• **Try it**:
Repeat word for word everything from the line containing "(330, 256) = (362, 237): yellow" to the end of the listing, first and last lines included, and only that.

• **Given entries**:
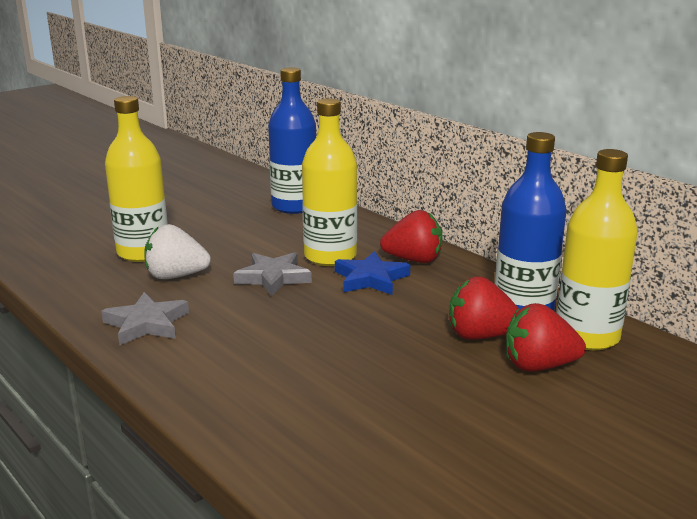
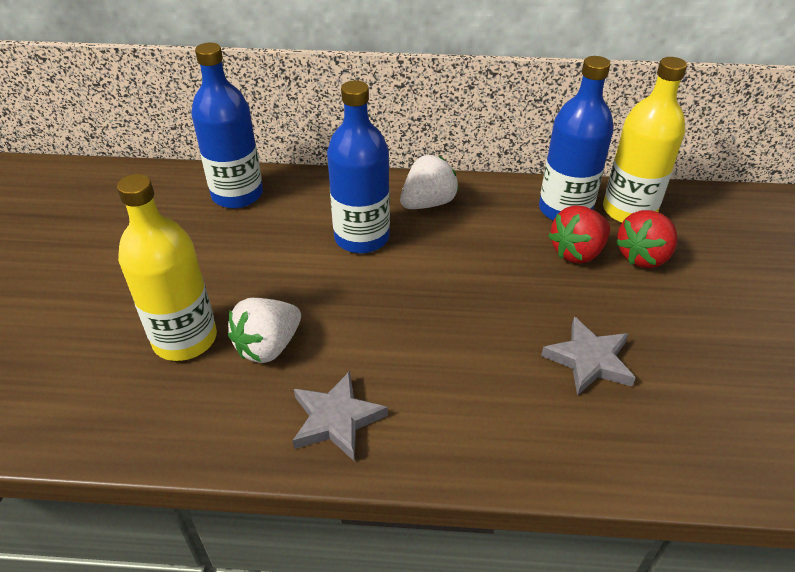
camera: 45 degrees left, 20 degrees up
(273, 277) = (355, 291): grey star -> grey star (589, 360)
(330, 256) = (362, 237): yellow bottle -> blue bottle
(371, 278) = (428, 243): blue star -> none
(413, 260) = (428, 203): red strawberry -> white strawberry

• **Task result**:
(330, 256) = (362, 237): yellow bottle -> blue bottle
(371, 278) = (428, 243): blue star -> none
(413, 260) = (428, 203): red strawberry -> white strawberry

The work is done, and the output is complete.